BEGIN Data provided

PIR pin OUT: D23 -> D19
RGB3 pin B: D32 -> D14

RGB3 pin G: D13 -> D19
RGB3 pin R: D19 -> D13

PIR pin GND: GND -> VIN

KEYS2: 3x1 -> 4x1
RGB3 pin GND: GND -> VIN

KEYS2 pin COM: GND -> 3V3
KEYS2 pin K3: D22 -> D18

END Data provided
BEGIN Data provided

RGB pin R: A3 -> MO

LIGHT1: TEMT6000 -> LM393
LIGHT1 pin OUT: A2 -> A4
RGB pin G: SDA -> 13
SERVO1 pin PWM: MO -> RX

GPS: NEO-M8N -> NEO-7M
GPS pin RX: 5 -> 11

END Data provided
BEGIN Data provided

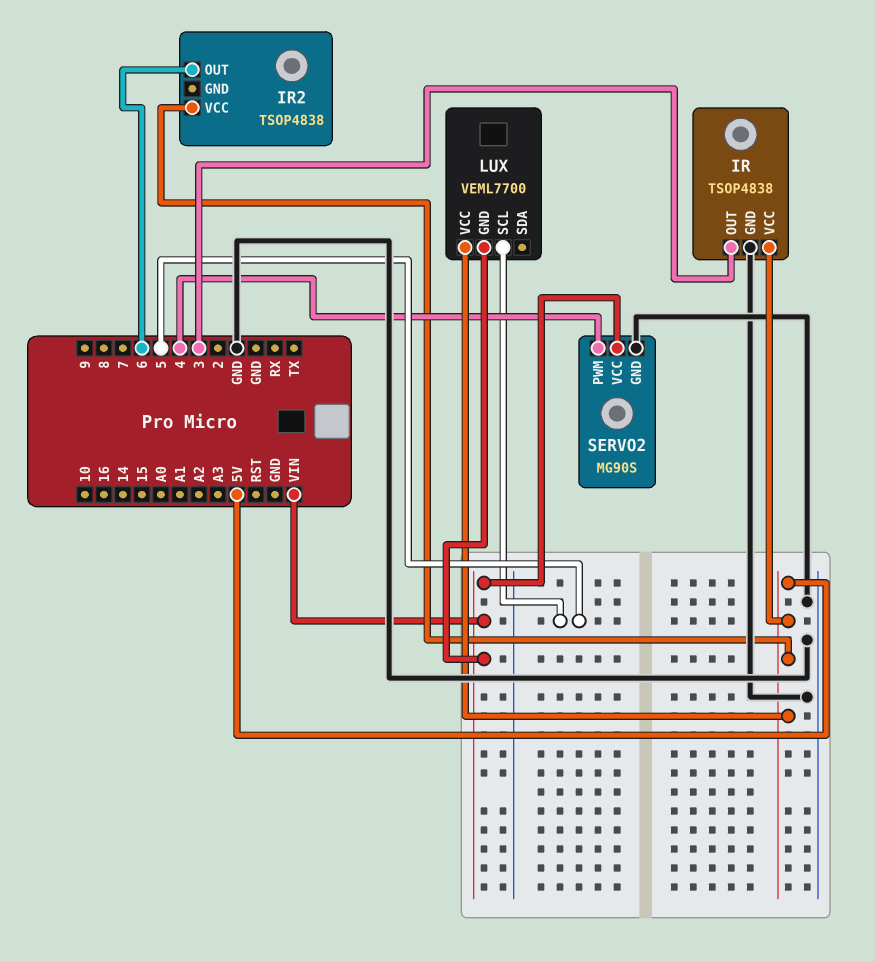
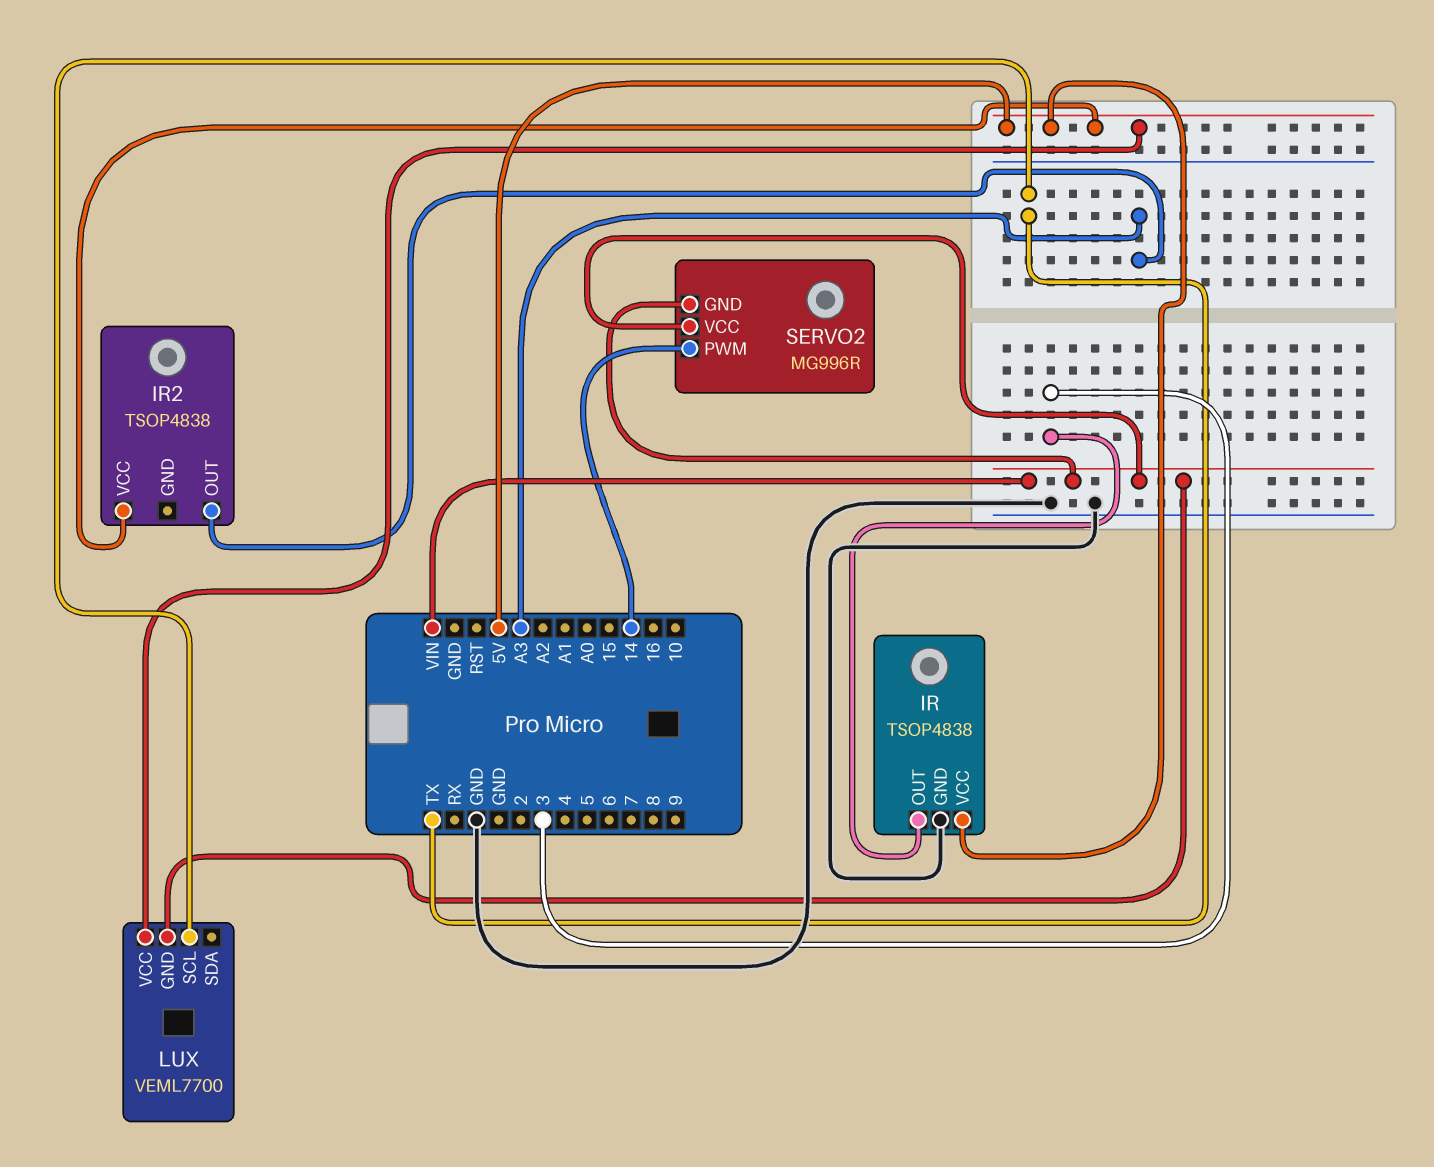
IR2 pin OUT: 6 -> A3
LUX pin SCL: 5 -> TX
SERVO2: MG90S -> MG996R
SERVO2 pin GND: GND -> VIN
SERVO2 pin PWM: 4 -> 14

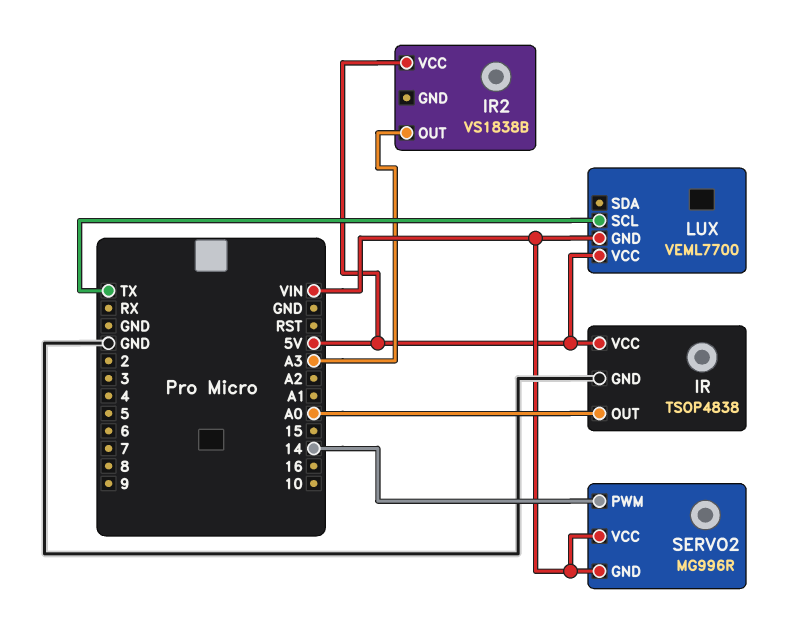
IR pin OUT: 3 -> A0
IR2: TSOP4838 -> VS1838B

END Data provided

● Assignment:
Copy the lines above exactly, beginning at the line that has "PIR pin OUT: D23 -> D19" and stopping after the line that has "KEYS2 pin K3: D22 -> D18", and omit the rest.

● Response area:
PIR pin OUT: D23 -> D19
RGB3 pin B: D32 -> D14

RGB3 pin G: D13 -> D19
RGB3 pin R: D19 -> D13

PIR pin GND: GND -> VIN

KEYS2: 3x1 -> 4x1
RGB3 pin GND: GND -> VIN

KEYS2 pin COM: GND -> 3V3
KEYS2 pin K3: D22 -> D18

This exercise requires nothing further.